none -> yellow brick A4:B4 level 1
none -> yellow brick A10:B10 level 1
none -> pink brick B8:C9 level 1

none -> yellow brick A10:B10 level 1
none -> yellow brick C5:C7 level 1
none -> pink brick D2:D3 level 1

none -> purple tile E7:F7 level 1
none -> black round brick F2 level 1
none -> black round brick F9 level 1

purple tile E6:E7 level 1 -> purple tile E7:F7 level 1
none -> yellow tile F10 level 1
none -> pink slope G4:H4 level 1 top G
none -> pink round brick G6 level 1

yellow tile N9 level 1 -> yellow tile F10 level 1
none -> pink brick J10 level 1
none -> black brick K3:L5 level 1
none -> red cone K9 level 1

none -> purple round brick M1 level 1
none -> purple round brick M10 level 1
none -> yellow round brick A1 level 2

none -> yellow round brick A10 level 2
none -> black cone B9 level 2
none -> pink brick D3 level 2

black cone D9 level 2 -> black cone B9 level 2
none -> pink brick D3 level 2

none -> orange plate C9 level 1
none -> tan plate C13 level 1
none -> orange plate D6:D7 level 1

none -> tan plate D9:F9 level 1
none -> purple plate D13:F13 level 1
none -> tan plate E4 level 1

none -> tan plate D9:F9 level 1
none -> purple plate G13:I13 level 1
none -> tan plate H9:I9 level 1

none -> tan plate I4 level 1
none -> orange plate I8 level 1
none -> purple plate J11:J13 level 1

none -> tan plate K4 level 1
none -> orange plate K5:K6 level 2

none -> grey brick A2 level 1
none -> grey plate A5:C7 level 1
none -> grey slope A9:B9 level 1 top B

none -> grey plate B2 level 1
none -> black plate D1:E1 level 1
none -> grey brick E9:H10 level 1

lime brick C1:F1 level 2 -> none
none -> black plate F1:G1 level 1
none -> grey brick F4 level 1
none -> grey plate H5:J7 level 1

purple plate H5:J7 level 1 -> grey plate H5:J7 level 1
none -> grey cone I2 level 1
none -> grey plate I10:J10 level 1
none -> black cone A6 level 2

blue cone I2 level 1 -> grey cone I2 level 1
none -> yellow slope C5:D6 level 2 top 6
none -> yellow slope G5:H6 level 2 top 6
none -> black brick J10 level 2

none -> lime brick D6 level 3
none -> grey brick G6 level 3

▶ [Work to be completed]: Write out every line of the data exactly, leaving nothing out.

▶ [Answer for this exercise]:
none -> yellow brick A4:B4 level 1
none -> yellow brick A10:B10 level 1
none -> pink brick B8:C9 level 1

none -> yellow brick A10:B10 level 1
none -> yellow brick C5:C7 level 1
none -> pink brick D2:D3 level 1

none -> purple tile E7:F7 level 1
none -> black round brick F2 level 1
none -> black round brick F9 level 1

purple tile E6:E7 level 1 -> purple tile E7:F7 level 1
none -> yellow tile F10 level 1
none -> pink slope G4:H4 level 1 top G
none -> pink round brick G6 level 1

yellow tile N9 level 1 -> yellow tile F10 level 1
none -> pink brick J10 level 1
none -> black brick K3:L5 level 1
none -> red cone K9 level 1

none -> purple round brick M1 level 1
none -> purple round brick M10 level 1
none -> yellow round brick A1 level 2

none -> yellow round brick A10 level 2
none -> black cone B9 level 2
none -> pink brick D3 level 2

black cone D9 level 2 -> black cone B9 level 2
none -> pink brick D3 level 2

none -> orange plate C9 level 1
none -> tan plate C13 level 1
none -> orange plate D6:D7 level 1

none -> tan plate D9:F9 level 1
none -> purple plate D13:F13 level 1
none -> tan plate E4 level 1

none -> tan plate D9:F9 level 1
none -> purple plate G13:I13 level 1
none -> tan plate H9:I9 level 1

none -> tan plate I4 level 1
none -> orange plate I8 level 1
none -> purple plate J11:J13 level 1

none -> tan plate K4 level 1
none -> orange plate K5:K6 level 2

none -> grey brick A2 level 1
none -> grey plate A5:C7 level 1
none -> grey slope A9:B9 level 1 top B

none -> grey plate B2 level 1
none -> black plate D1:E1 level 1
none -> grey brick E9:H10 level 1

lime brick C1:F1 level 2 -> none
none -> black plate F1:G1 level 1
none -> grey brick F4 level 1
none -> grey plate H5:J7 level 1

purple plate H5:J7 level 1 -> grey plate H5:J7 level 1
none -> grey cone I2 level 1
none -> grey plate I10:J10 level 1
none -> black cone A6 level 2

blue cone I2 level 1 -> grey cone I2 level 1
none -> yellow slope C5:D6 level 2 top 6
none -> yellow slope G5:H6 level 2 top 6
none -> black brick J10 level 2

none -> lime brick D6 level 3
none -> grey brick G6 level 3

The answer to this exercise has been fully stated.